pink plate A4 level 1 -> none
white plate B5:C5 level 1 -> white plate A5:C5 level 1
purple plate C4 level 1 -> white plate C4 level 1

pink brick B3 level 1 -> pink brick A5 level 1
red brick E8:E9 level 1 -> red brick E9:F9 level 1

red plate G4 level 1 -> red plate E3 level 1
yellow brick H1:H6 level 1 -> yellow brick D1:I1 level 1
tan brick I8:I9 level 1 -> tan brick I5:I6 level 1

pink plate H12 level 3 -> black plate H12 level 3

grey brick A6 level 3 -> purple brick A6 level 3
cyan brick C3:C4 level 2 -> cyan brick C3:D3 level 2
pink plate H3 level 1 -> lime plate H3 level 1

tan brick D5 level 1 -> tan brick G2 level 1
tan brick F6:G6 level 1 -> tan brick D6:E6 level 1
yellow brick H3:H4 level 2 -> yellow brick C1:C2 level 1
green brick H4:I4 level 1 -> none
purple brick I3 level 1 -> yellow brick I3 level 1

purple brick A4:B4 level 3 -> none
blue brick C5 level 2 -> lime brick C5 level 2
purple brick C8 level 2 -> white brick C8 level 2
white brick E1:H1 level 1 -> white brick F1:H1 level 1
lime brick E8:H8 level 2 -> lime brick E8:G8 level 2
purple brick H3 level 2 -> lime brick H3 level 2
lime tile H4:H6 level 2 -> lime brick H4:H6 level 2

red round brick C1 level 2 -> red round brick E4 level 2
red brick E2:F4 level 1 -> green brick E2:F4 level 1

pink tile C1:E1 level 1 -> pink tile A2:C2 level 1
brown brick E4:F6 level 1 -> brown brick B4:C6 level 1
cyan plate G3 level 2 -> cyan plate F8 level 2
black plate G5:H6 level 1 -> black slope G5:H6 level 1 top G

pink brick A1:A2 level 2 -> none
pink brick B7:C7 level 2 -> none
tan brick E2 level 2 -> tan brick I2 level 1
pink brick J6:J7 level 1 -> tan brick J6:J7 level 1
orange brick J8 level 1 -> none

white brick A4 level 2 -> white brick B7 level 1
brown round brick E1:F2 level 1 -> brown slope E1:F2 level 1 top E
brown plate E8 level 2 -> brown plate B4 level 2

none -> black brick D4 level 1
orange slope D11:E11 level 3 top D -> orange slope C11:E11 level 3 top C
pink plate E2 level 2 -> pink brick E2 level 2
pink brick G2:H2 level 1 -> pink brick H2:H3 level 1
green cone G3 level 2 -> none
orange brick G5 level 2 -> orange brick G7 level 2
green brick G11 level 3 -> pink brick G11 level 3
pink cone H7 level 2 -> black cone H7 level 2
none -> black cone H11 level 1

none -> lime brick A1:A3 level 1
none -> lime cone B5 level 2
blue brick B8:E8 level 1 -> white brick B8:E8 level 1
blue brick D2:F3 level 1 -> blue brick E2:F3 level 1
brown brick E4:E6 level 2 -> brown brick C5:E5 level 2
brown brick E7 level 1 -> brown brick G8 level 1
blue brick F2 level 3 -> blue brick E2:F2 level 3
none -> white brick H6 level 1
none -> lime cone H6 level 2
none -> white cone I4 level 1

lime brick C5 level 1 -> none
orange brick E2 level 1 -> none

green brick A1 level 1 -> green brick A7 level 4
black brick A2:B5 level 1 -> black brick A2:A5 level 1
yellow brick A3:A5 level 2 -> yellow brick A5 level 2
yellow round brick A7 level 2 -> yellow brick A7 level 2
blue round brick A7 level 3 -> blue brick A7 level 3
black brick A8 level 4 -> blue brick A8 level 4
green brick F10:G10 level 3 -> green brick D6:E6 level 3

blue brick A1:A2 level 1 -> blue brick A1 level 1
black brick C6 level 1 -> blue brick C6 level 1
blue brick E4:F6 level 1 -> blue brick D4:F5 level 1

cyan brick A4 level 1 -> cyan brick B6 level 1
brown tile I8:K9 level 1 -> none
-------------------------
Set every record down again exactly as written.

EXERCISE ANSWER:
pink plate A4 level 1 -> none
white plate B5:C5 level 1 -> white plate A5:C5 level 1
purple plate C4 level 1 -> white plate C4 level 1

pink brick B3 level 1 -> pink brick A5 level 1
red brick E8:E9 level 1 -> red brick E9:F9 level 1

red plate G4 level 1 -> red plate E3 level 1
yellow brick H1:H6 level 1 -> yellow brick D1:I1 level 1
tan brick I8:I9 level 1 -> tan brick I5:I6 level 1

pink plate H12 level 3 -> black plate H12 level 3

grey brick A6 level 3 -> purple brick A6 level 3
cyan brick C3:C4 level 2 -> cyan brick C3:D3 level 2
pink plate H3 level 1 -> lime plate H3 level 1

tan brick D5 level 1 -> tan brick G2 level 1
tan brick F6:G6 level 1 -> tan brick D6:E6 level 1
yellow brick H3:H4 level 2 -> yellow brick C1:C2 level 1
green brick H4:I4 level 1 -> none
purple brick I3 level 1 -> yellow brick I3 level 1

purple brick A4:B4 level 3 -> none
blue brick C5 level 2 -> lime brick C5 level 2
purple brick C8 level 2 -> white brick C8 level 2
white brick E1:H1 level 1 -> white brick F1:H1 level 1
lime brick E8:H8 level 2 -> lime brick E8:G8 level 2
purple brick H3 level 2 -> lime brick H3 level 2
lime tile H4:H6 level 2 -> lime brick H4:H6 level 2

red round brick C1 level 2 -> red round brick E4 level 2
red brick E2:F4 level 1 -> green brick E2:F4 level 1

pink tile C1:E1 level 1 -> pink tile A2:C2 level 1
brown brick E4:F6 level 1 -> brown brick B4:C6 level 1
cyan plate G3 level 2 -> cyan plate F8 level 2
black plate G5:H6 level 1 -> black slope G5:H6 level 1 top G

pink brick A1:A2 level 2 -> none
pink brick B7:C7 level 2 -> none
tan brick E2 level 2 -> tan brick I2 level 1
pink brick J6:J7 level 1 -> tan brick J6:J7 level 1
orange brick J8 level 1 -> none

white brick A4 level 2 -> white brick B7 level 1
brown round brick E1:F2 level 1 -> brown slope E1:F2 level 1 top E
brown plate E8 level 2 -> brown plate B4 level 2

none -> black brick D4 level 1
orange slope D11:E11 level 3 top D -> orange slope C11:E11 level 3 top C
pink plate E2 level 2 -> pink brick E2 level 2
pink brick G2:H2 level 1 -> pink brick H2:H3 level 1
green cone G3 level 2 -> none
orange brick G5 level 2 -> orange brick G7 level 2
green brick G11 level 3 -> pink brick G11 level 3
pink cone H7 level 2 -> black cone H7 level 2
none -> black cone H11 level 1

none -> lime brick A1:A3 level 1
none -> lime cone B5 level 2
blue brick B8:E8 level 1 -> white brick B8:E8 level 1
blue brick D2:F3 level 1 -> blue brick E2:F3 level 1
brown brick E4:E6 level 2 -> brown brick C5:E5 level 2
brown brick E7 level 1 -> brown brick G8 level 1
blue brick F2 level 3 -> blue brick E2:F2 level 3
none -> white brick H6 level 1
none -> lime cone H6 level 2
none -> white cone I4 level 1

lime brick C5 level 1 -> none
orange brick E2 level 1 -> none

green brick A1 level 1 -> green brick A7 level 4
black brick A2:B5 level 1 -> black brick A2:A5 level 1
yellow brick A3:A5 level 2 -> yellow brick A5 level 2
yellow round brick A7 level 2 -> yellow brick A7 level 2
blue round brick A7 level 3 -> blue brick A7 level 3
black brick A8 level 4 -> blue brick A8 level 4
green brick F10:G10 level 3 -> green brick D6:E6 level 3

blue brick A1:A2 level 1 -> blue brick A1 level 1
black brick C6 level 1 -> blue brick C6 level 1
blue brick E4:F6 level 1 -> blue brick D4:F5 level 1

cyan brick A4 level 1 -> cyan brick B6 level 1
brown tile I8:K9 level 1 -> none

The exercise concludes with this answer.